Study material: Begin

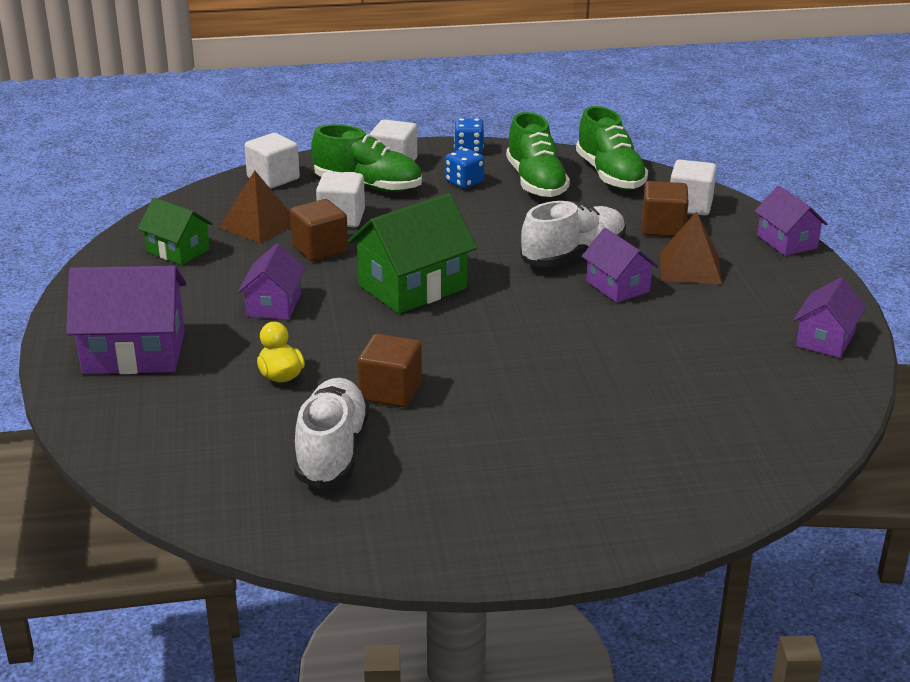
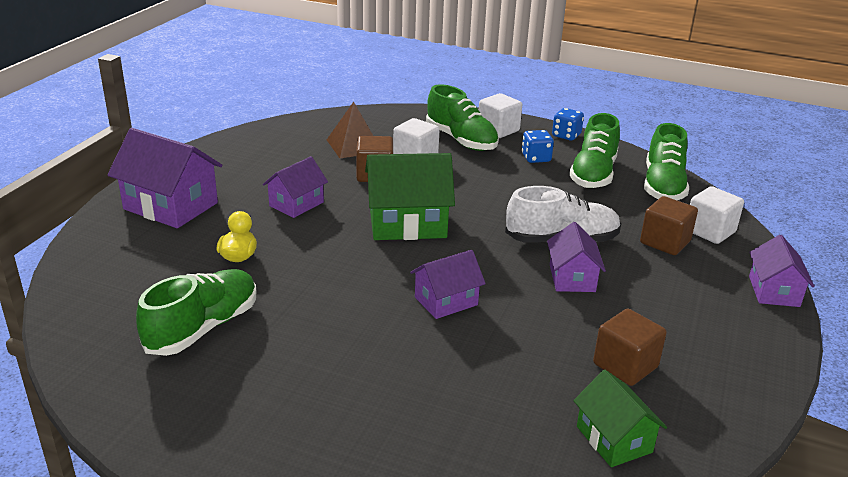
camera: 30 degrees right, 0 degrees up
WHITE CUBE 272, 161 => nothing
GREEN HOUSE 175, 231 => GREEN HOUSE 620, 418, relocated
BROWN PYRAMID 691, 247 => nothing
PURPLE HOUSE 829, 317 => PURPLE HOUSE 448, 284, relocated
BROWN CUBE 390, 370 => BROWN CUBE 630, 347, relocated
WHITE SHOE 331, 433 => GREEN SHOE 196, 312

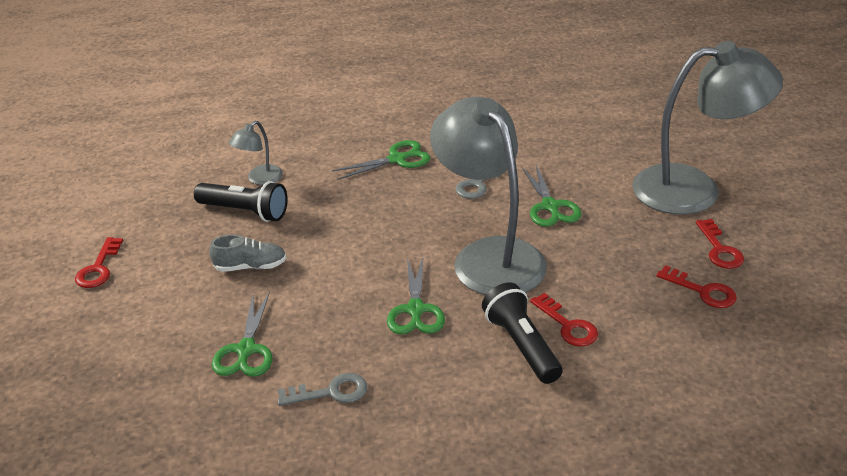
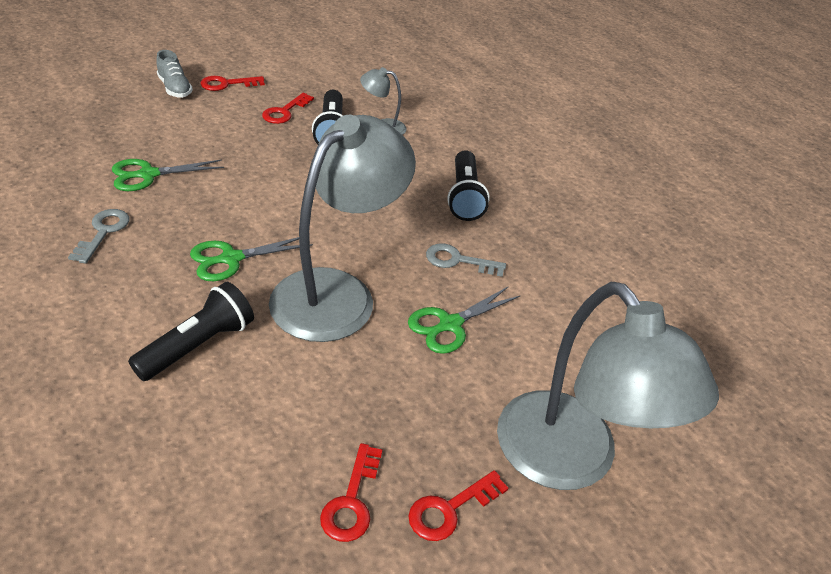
camera: 60 degrees right, 5 degrees up
GREEN SCISSORS 381, 160 => BLACK FLASHLIGHT 468, 185
GREY SHOE 247, 253 => GREY SHOE 174, 74, relocated
RED KEY 564, 320 => RED KEY 288, 108, relocated
GREY KEY 322, 389 => GREY KEY 99, 236, 135 degrees counterclockwise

Study material: End

:: Problem requirements ::
Look through the entries above. Extract each line with the word "right".

:: Task response ::
camera: 30 degrees right, 0 degrees up
camera: 60 degrees right, 5 degrees up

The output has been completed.